Instructions to follow ▸
Write out every line from the listing below where the string "degrees" is found.

Start of Records shown

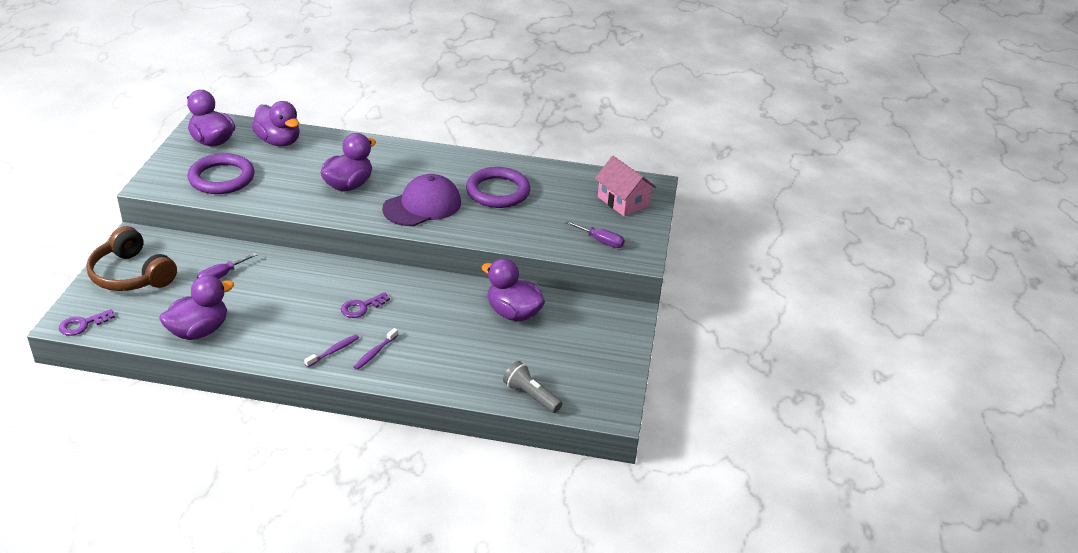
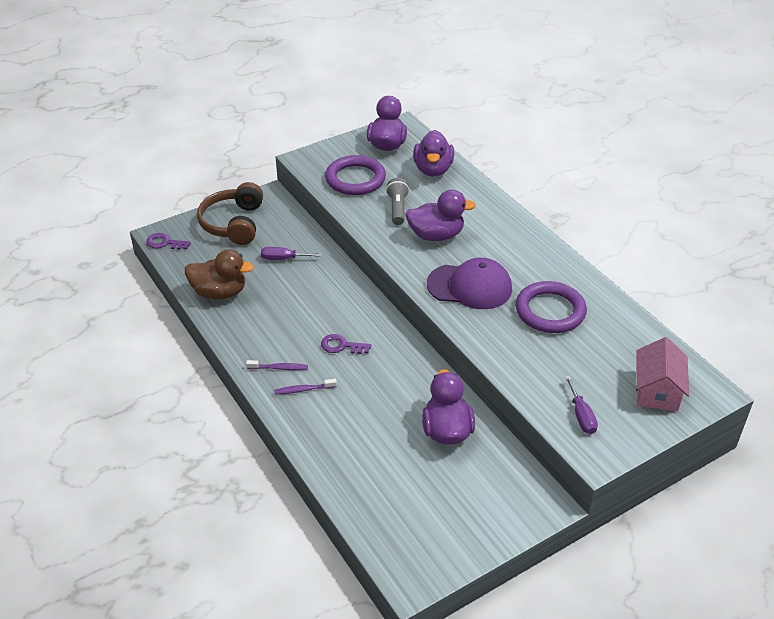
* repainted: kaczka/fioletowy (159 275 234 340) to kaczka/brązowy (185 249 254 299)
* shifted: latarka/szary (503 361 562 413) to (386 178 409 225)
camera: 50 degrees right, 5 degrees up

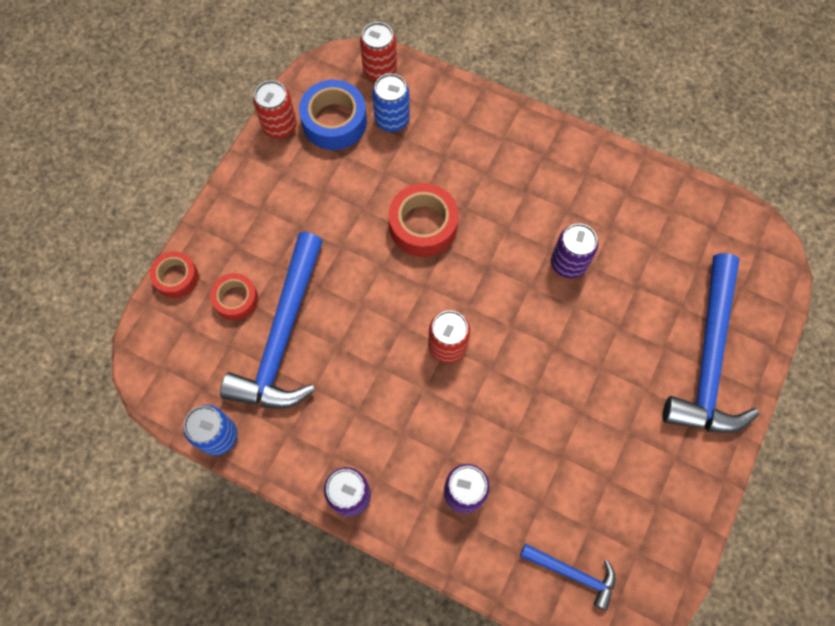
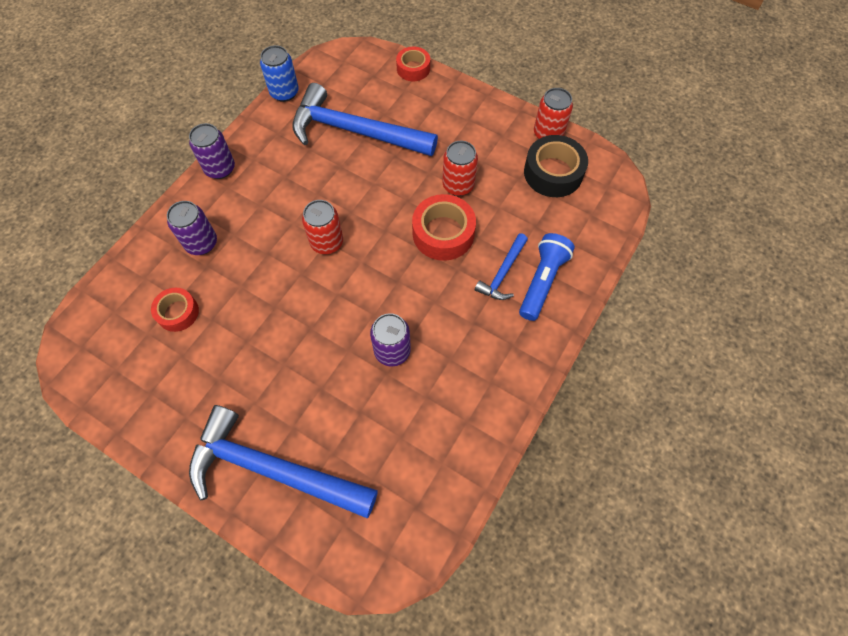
* shifted: puszka/czerwony (360 22 397 81) to (442 141 478 196)
* gone: puszka/niebieski (372 74 410 132)
* repainted: taśma klejąca/niebieski (299 80 367 150) to taśma klejąca/czarny (524 135 588 197)
* shifted: taśma klejąca/czerwony (210 273 258 321) to (151 288 199 332)
* shifted: młotek/niebieski (520 544 615 611) to (475 233 528 300)
* new: latarka/niebieski (519 233 575 321)
camera: 95 degrees right, 5 degrees down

End of Records shown

Answer section ▸
camera: 50 degrees right, 5 degrees up
camera: 95 degrees right, 5 degrees down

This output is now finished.